SET TASK: Write out the lines below as a numbered list, skipping blank lines and leaving out the pictures.

THE DATA:
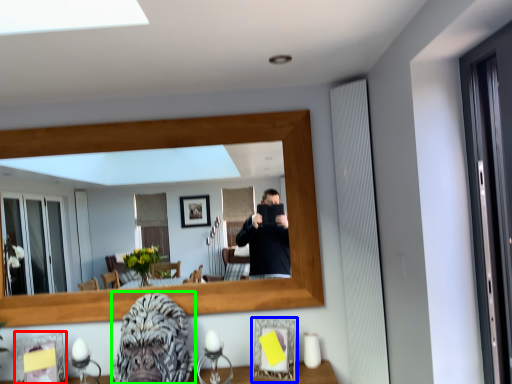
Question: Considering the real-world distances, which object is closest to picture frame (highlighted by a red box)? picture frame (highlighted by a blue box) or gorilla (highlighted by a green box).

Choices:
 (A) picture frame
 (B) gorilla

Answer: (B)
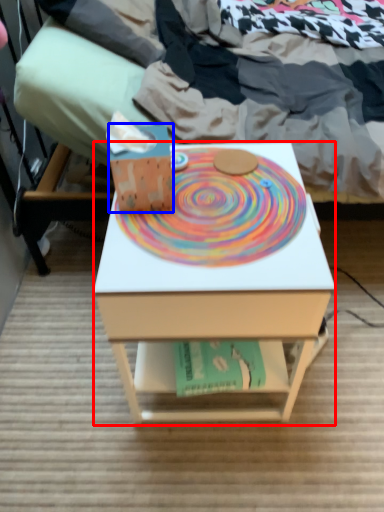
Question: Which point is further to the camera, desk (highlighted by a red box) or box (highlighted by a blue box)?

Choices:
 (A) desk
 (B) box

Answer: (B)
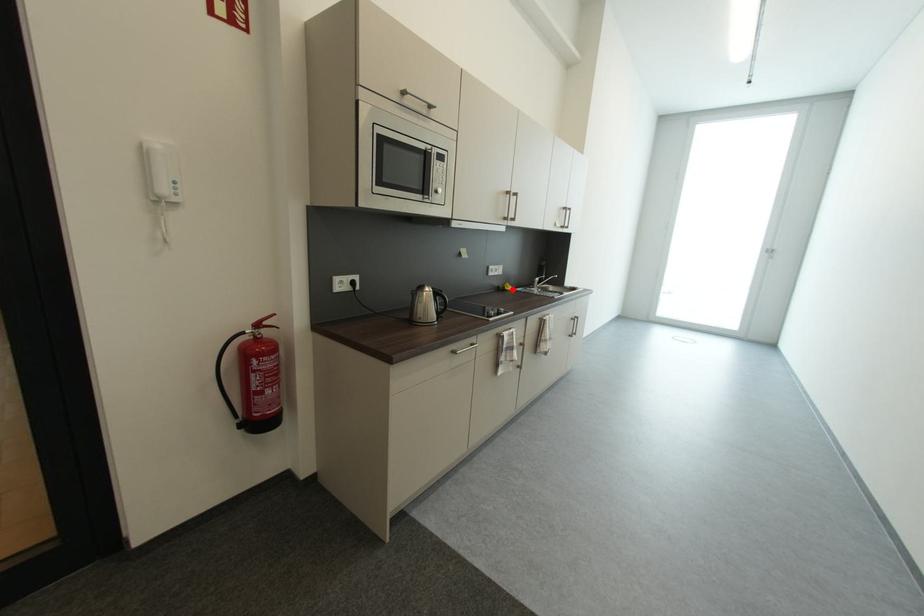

TASK ANSWER:
1. Question: Considering the real-world distances, which object is closest to picture frame (highlighted by a red box)? picture frame (highlighted by a blue box) or gorilla (highlighted by a green box).
2. Choices:
3.  (A) picture frame
4.  (B) gorilla
5. Answer: (B)
6. Question: Which point is further to the camera, desk (highlighted by a red box) or box (highlighted by a blue box)?
7. Choices:
8.  (A) desk
9.  (B) box
10. Answer: (B)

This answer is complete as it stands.